» **DATA LISTING**
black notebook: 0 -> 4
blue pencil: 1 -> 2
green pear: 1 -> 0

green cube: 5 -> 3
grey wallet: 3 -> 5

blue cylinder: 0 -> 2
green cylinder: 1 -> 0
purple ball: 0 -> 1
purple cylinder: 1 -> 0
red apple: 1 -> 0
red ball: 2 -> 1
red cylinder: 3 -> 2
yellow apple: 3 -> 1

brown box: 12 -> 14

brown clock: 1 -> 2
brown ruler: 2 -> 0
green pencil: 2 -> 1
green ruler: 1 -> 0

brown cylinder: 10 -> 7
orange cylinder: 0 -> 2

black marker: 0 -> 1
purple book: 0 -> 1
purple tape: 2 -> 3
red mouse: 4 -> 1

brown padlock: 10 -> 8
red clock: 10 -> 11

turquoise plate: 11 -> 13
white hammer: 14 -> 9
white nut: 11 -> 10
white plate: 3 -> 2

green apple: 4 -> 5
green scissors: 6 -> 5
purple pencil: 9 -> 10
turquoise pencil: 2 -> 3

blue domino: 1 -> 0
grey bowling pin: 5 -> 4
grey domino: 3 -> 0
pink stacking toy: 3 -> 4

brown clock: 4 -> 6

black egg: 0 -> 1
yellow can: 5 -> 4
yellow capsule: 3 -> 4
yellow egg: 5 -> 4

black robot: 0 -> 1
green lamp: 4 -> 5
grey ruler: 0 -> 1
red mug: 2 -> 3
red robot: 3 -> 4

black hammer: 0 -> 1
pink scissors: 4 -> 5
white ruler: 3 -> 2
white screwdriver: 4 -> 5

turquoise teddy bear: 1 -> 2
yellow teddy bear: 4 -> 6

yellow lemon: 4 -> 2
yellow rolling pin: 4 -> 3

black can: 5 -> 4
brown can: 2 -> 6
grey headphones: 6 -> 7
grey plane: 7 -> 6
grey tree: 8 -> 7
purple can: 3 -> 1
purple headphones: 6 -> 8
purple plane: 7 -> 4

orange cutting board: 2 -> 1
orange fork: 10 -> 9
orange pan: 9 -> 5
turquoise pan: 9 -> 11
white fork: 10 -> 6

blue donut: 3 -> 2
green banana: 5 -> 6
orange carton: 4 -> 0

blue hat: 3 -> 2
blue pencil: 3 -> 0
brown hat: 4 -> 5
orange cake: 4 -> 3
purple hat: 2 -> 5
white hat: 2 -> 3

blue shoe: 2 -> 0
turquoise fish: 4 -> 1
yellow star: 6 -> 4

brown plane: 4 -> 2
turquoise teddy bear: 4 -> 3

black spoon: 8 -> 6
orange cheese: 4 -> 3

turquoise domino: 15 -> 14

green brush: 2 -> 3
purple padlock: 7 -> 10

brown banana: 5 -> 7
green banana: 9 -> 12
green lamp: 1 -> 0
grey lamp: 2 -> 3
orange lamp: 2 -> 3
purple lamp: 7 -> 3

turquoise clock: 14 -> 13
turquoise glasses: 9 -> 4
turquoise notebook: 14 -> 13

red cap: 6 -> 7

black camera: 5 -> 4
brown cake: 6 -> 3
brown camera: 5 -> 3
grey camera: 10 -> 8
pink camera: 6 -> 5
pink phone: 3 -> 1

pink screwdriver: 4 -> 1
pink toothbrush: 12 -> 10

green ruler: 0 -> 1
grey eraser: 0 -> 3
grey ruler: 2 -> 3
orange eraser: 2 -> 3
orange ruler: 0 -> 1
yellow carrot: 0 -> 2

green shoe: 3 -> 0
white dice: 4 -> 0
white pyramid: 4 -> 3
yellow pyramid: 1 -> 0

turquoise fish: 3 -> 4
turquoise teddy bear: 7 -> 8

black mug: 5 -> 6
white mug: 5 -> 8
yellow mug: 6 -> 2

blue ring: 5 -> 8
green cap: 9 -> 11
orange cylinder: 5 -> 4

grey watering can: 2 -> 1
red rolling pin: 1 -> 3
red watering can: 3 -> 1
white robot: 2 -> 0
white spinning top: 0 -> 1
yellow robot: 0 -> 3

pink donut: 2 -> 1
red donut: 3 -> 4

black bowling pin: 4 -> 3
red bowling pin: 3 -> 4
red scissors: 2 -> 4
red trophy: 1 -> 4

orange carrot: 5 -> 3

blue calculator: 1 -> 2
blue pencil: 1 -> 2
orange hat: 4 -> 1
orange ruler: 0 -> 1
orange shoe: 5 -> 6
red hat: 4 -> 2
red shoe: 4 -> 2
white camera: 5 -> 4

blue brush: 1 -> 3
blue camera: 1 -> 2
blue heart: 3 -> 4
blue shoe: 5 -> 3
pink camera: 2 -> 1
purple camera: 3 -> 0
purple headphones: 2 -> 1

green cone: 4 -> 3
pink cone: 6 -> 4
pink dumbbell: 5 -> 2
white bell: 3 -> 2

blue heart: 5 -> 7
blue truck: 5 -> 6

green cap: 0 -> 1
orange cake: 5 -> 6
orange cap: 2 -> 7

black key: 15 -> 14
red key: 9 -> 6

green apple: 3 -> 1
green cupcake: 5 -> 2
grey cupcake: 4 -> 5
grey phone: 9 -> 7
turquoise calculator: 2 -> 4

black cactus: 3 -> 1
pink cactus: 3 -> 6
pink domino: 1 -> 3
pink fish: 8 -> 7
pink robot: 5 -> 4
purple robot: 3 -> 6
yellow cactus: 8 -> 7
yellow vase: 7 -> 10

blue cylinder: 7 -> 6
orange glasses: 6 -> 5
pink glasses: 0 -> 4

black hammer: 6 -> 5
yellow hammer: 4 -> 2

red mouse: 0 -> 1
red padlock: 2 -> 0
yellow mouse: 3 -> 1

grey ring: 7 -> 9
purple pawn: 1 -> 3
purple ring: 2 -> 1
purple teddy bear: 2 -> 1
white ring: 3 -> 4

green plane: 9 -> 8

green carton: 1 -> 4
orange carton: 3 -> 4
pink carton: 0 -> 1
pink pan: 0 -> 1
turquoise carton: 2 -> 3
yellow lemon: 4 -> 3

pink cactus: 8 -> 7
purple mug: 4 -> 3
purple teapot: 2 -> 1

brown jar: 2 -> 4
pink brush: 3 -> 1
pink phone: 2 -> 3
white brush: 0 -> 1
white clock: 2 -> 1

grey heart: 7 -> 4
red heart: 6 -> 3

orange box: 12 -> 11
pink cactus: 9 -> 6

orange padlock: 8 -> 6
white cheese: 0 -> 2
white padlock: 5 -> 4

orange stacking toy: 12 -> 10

» **ASSIGNMENT**
Write every record above out again exactly as it stands.

» **RESPONSE**
black notebook: 0 -> 4
blue pencil: 1 -> 2
green pear: 1 -> 0

green cube: 5 -> 3
grey wallet: 3 -> 5

blue cylinder: 0 -> 2
green cylinder: 1 -> 0
purple ball: 0 -> 1
purple cylinder: 1 -> 0
red apple: 1 -> 0
red ball: 2 -> 1
red cylinder: 3 -> 2
yellow apple: 3 -> 1

brown box: 12 -> 14

brown clock: 1 -> 2
brown ruler: 2 -> 0
green pencil: 2 -> 1
green ruler: 1 -> 0

brown cylinder: 10 -> 7
orange cylinder: 0 -> 2

black marker: 0 -> 1
purple book: 0 -> 1
purple tape: 2 -> 3
red mouse: 4 -> 1

brown padlock: 10 -> 8
red clock: 10 -> 11

turquoise plate: 11 -> 13
white hammer: 14 -> 9
white nut: 11 -> 10
white plate: 3 -> 2

green apple: 4 -> 5
green scissors: 6 -> 5
purple pencil: 9 -> 10
turquoise pencil: 2 -> 3

blue domino: 1 -> 0
grey bowling pin: 5 -> 4
grey domino: 3 -> 0
pink stacking toy: 3 -> 4

brown clock: 4 -> 6

black egg: 0 -> 1
yellow can: 5 -> 4
yellow capsule: 3 -> 4
yellow egg: 5 -> 4

black robot: 0 -> 1
green lamp: 4 -> 5
grey ruler: 0 -> 1
red mug: 2 -> 3
red robot: 3 -> 4

black hammer: 0 -> 1
pink scissors: 4 -> 5
white ruler: 3 -> 2
white screwdriver: 4 -> 5

turquoise teddy bear: 1 -> 2
yellow teddy bear: 4 -> 6

yellow lemon: 4 -> 2
yellow rolling pin: 4 -> 3

black can: 5 -> 4
brown can: 2 -> 6
grey headphones: 6 -> 7
grey plane: 7 -> 6
grey tree: 8 -> 7
purple can: 3 -> 1
purple headphones: 6 -> 8
purple plane: 7 -> 4

orange cutting board: 2 -> 1
orange fork: 10 -> 9
orange pan: 9 -> 5
turquoise pan: 9 -> 11
white fork: 10 -> 6

blue donut: 3 -> 2
green banana: 5 -> 6
orange carton: 4 -> 0

blue hat: 3 -> 2
blue pencil: 3 -> 0
brown hat: 4 -> 5
orange cake: 4 -> 3
purple hat: 2 -> 5
white hat: 2 -> 3

blue shoe: 2 -> 0
turquoise fish: 4 -> 1
yellow star: 6 -> 4

brown plane: 4 -> 2
turquoise teddy bear: 4 -> 3

black spoon: 8 -> 6
orange cheese: 4 -> 3

turquoise domino: 15 -> 14

green brush: 2 -> 3
purple padlock: 7 -> 10

brown banana: 5 -> 7
green banana: 9 -> 12
green lamp: 1 -> 0
grey lamp: 2 -> 3
orange lamp: 2 -> 3
purple lamp: 7 -> 3

turquoise clock: 14 -> 13
turquoise glasses: 9 -> 4
turquoise notebook: 14 -> 13

red cap: 6 -> 7

black camera: 5 -> 4
brown cake: 6 -> 3
brown camera: 5 -> 3
grey camera: 10 -> 8
pink camera: 6 -> 5
pink phone: 3 -> 1

pink screwdriver: 4 -> 1
pink toothbrush: 12 -> 10

green ruler: 0 -> 1
grey eraser: 0 -> 3
grey ruler: 2 -> 3
orange eraser: 2 -> 3
orange ruler: 0 -> 1
yellow carrot: 0 -> 2

green shoe: 3 -> 0
white dice: 4 -> 0
white pyramid: 4 -> 3
yellow pyramid: 1 -> 0

turquoise fish: 3 -> 4
turquoise teddy bear: 7 -> 8

black mug: 5 -> 6
white mug: 5 -> 8
yellow mug: 6 -> 2

blue ring: 5 -> 8
green cap: 9 -> 11
orange cylinder: 5 -> 4

grey watering can: 2 -> 1
red rolling pin: 1 -> 3
red watering can: 3 -> 1
white robot: 2 -> 0
white spinning top: 0 -> 1
yellow robot: 0 -> 3

pink donut: 2 -> 1
red donut: 3 -> 4

black bowling pin: 4 -> 3
red bowling pin: 3 -> 4
red scissors: 2 -> 4
red trophy: 1 -> 4

orange carrot: 5 -> 3

blue calculator: 1 -> 2
blue pencil: 1 -> 2
orange hat: 4 -> 1
orange ruler: 0 -> 1
orange shoe: 5 -> 6
red hat: 4 -> 2
red shoe: 4 -> 2
white camera: 5 -> 4

blue brush: 1 -> 3
blue camera: 1 -> 2
blue heart: 3 -> 4
blue shoe: 5 -> 3
pink camera: 2 -> 1
purple camera: 3 -> 0
purple headphones: 2 -> 1

green cone: 4 -> 3
pink cone: 6 -> 4
pink dumbbell: 5 -> 2
white bell: 3 -> 2

blue heart: 5 -> 7
blue truck: 5 -> 6

green cap: 0 -> 1
orange cake: 5 -> 6
orange cap: 2 -> 7

black key: 15 -> 14
red key: 9 -> 6

green apple: 3 -> 1
green cupcake: 5 -> 2
grey cupcake: 4 -> 5
grey phone: 9 -> 7
turquoise calculator: 2 -> 4

black cactus: 3 -> 1
pink cactus: 3 -> 6
pink domino: 1 -> 3
pink fish: 8 -> 7
pink robot: 5 -> 4
purple robot: 3 -> 6
yellow cactus: 8 -> 7
yellow vase: 7 -> 10

blue cylinder: 7 -> 6
orange glasses: 6 -> 5
pink glasses: 0 -> 4

black hammer: 6 -> 5
yellow hammer: 4 -> 2

red mouse: 0 -> 1
red padlock: 2 -> 0
yellow mouse: 3 -> 1

grey ring: 7 -> 9
purple pawn: 1 -> 3
purple ring: 2 -> 1
purple teddy bear: 2 -> 1
white ring: 3 -> 4

green plane: 9 -> 8

green carton: 1 -> 4
orange carton: 3 -> 4
pink carton: 0 -> 1
pink pan: 0 -> 1
turquoise carton: 2 -> 3
yellow lemon: 4 -> 3

pink cactus: 8 -> 7
purple mug: 4 -> 3
purple teapot: 2 -> 1

brown jar: 2 -> 4
pink brush: 3 -> 1
pink phone: 2 -> 3
white brush: 0 -> 1
white clock: 2 -> 1

grey heart: 7 -> 4
red heart: 6 -> 3

orange box: 12 -> 11
pink cactus: 9 -> 6

orange padlock: 8 -> 6
white cheese: 0 -> 2
white padlock: 5 -> 4

orange stacking toy: 12 -> 10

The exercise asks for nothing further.